___ GIVEN ENTRIES ___

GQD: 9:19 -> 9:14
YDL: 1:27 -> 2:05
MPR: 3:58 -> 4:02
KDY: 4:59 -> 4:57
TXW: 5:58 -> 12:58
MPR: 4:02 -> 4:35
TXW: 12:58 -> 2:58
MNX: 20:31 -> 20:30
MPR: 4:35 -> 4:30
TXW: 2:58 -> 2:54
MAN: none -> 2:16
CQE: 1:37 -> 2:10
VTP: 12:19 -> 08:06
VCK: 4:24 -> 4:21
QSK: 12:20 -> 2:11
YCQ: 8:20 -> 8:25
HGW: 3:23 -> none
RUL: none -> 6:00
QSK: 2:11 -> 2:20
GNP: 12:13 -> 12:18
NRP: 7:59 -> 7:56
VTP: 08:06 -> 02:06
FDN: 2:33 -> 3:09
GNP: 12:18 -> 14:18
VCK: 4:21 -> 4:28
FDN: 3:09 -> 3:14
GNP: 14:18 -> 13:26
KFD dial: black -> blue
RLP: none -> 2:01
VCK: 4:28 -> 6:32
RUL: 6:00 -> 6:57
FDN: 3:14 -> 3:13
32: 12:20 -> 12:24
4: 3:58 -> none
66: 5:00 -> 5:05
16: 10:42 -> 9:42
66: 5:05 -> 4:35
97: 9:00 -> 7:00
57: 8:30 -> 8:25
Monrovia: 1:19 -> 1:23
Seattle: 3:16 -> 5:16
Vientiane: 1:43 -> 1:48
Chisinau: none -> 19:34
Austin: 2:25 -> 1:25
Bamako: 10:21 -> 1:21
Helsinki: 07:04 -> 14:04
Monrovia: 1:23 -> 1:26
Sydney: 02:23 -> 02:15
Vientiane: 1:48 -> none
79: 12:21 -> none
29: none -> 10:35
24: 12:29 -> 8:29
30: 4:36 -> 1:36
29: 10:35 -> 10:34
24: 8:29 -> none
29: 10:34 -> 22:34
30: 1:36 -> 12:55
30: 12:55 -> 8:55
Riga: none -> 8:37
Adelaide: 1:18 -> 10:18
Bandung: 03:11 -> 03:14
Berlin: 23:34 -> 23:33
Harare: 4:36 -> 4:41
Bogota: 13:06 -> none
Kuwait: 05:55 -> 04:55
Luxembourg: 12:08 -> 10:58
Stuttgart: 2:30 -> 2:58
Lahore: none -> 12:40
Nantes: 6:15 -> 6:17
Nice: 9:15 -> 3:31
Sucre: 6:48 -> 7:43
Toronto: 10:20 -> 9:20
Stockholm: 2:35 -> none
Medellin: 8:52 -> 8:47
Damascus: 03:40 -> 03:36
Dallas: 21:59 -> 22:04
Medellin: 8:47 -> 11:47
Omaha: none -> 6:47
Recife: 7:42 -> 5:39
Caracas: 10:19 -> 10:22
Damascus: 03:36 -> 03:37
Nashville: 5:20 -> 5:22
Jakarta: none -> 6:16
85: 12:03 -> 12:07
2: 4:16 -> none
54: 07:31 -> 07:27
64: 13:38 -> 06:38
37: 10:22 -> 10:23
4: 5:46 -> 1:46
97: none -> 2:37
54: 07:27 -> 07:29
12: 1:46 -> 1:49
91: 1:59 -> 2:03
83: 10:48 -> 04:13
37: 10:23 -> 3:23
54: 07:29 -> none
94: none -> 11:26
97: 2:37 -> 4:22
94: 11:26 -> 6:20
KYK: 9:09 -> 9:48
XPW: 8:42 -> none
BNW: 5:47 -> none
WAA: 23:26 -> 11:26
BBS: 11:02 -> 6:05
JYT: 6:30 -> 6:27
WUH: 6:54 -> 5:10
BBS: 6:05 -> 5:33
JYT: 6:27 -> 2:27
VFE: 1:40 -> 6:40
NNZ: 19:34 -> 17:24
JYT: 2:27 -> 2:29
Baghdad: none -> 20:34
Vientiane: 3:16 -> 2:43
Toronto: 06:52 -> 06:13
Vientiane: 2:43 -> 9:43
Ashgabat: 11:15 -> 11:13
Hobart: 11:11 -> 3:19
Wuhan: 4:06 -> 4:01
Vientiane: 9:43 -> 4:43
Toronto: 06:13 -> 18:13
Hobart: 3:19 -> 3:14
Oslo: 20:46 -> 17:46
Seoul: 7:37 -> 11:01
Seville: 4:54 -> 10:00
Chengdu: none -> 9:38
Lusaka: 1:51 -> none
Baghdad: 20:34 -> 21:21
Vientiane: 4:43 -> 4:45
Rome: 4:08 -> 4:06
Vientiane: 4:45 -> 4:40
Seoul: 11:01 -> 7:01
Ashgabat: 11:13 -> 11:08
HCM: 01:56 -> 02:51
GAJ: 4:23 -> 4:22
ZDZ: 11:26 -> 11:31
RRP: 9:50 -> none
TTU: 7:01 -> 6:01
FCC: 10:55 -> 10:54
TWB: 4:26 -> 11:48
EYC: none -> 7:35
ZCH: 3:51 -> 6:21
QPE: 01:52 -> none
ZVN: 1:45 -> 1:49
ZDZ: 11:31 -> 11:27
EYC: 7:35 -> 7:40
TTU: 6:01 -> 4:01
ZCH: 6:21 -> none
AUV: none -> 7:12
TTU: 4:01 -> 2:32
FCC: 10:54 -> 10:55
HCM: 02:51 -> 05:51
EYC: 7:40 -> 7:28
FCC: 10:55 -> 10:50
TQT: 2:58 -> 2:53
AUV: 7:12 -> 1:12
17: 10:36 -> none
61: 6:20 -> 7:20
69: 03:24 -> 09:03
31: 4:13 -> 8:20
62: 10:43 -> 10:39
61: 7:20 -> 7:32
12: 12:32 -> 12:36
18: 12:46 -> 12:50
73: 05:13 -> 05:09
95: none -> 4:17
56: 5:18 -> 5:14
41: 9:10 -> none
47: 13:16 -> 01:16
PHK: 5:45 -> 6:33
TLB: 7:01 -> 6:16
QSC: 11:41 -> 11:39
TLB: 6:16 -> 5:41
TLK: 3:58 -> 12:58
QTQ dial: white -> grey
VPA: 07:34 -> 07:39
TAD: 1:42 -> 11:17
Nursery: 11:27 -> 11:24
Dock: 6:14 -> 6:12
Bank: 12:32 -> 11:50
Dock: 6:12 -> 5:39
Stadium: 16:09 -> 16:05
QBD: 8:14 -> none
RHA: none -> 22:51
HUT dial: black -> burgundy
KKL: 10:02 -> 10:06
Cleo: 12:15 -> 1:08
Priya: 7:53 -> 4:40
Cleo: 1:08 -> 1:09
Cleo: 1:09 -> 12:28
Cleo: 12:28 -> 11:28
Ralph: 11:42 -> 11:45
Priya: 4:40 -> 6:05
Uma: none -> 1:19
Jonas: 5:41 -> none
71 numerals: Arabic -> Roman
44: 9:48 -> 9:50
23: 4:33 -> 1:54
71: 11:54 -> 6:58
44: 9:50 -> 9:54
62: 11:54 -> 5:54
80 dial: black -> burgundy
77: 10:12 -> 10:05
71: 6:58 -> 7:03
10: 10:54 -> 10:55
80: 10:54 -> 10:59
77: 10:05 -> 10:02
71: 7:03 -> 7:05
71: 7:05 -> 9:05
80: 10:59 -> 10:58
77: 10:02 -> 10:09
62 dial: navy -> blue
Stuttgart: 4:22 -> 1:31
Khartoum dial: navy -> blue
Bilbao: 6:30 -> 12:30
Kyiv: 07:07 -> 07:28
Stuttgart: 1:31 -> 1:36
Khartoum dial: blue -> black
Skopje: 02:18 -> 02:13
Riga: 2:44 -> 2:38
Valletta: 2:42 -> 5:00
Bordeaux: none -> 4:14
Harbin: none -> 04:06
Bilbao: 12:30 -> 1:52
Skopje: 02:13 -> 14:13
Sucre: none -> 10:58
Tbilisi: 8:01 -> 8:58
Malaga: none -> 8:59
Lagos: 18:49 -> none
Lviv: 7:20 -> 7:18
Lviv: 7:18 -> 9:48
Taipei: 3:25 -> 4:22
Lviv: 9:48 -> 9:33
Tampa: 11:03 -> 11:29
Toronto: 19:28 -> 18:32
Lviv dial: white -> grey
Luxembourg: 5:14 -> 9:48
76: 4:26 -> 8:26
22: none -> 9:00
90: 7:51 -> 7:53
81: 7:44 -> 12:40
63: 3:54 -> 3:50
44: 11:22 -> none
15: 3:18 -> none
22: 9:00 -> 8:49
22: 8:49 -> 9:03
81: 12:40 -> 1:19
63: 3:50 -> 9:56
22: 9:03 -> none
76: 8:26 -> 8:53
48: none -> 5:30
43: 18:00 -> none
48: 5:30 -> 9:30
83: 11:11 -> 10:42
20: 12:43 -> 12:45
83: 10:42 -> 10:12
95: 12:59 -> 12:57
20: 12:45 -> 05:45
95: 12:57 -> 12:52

___

→ **WHAT NEEDS TO BE DONE**: Lay out the material above, from its first line through the line holding "Berlin: 23:34 -> 23:33", as a JSON list of strings with one string per line and no blank lines.

→ **SOLUTION BELOW**:
[
  "GQD: 9:19 -> 9:14",
  "YDL: 1:27 -> 2:05",
  "MPR: 3:58 -> 4:02",
  "KDY: 4:59 -> 4:57",
  "TXW: 5:58 -> 12:58",
  "MPR: 4:02 -> 4:35",
  "TXW: 12:58 -> 2:58",
  "MNX: 20:31 -> 20:30",
  "MPR: 4:35 -> 4:30",
  "TXW: 2:58 -> 2:54",
  "MAN: none -> 2:16",
  "CQE: 1:37 -> 2:10",
  "VTP: 12:19 -> 08:06",
  "VCK: 4:24 -> 4:21",
  "QSK: 12:20 -> 2:11",
  "YCQ: 8:20 -> 8:25",
  "HGW: 3:23 -> none",
  "RUL: none -> 6:00",
  "QSK: 2:11 -> 2:20",
  "GNP: 12:13 -> 12:18",
  "NRP: 7:59 -> 7:56",
  "VTP: 08:06 -> 02:06",
  "FDN: 2:33 -> 3:09",
  "GNP: 12:18 -> 14:18",
  "VCK: 4:21 -> 4:28",
  "FDN: 3:09 -> 3:14",
  "GNP: 14:18 -> 13:26",
  "KFD dial: black -> blue",
  "RLP: none -> 2:01",
  "VCK: 4:28 -> 6:32",
  "RUL: 6:00 -> 6:57",
  "FDN: 3:14 -> 3:13",
  "32: 12:20 -> 12:24",
  "4: 3:58 -> none",
  "66: 5:00 -> 5:05",
  "16: 10:42 -> 9:42",
  "66: 5:05 -> 4:35",
  "97: 9:00 -> 7:00",
  "57: 8:30 -> 8:25",
  "Monrovia: 1:19 -> 1:23",
  "Seattle: 3:16 -> 5:16",
  "Vientiane: 1:43 -> 1:48",
  "Chisinau: none -> 19:34",
  "Austin: 2:25 -> 1:25",
  "Bamako: 10:21 -> 1:21",
  "Helsinki: 07:04 -> 14:04",
  "Monrovia: 1:23 -> 1:26",
  "Sydney: 02:23 -> 02:15",
  "Vientiane: 1:48 -> none",
  "79: 12:21 -> none",
  "29: none -> 10:35",
  "24: 12:29 -> 8:29",
  "30: 4:36 -> 1:36",
  "29: 10:35 -> 10:34",
  "24: 8:29 -> none",
  "29: 10:34 -> 22:34",
  "30: 1:36 -> 12:55",
  "30: 12:55 -> 8:55",
  "Riga: none -> 8:37",
  "Adelaide: 1:18 -> 10:18",
  "Bandung: 03:11 -> 03:14",
  "Berlin: 23:34 -> 23:33"
]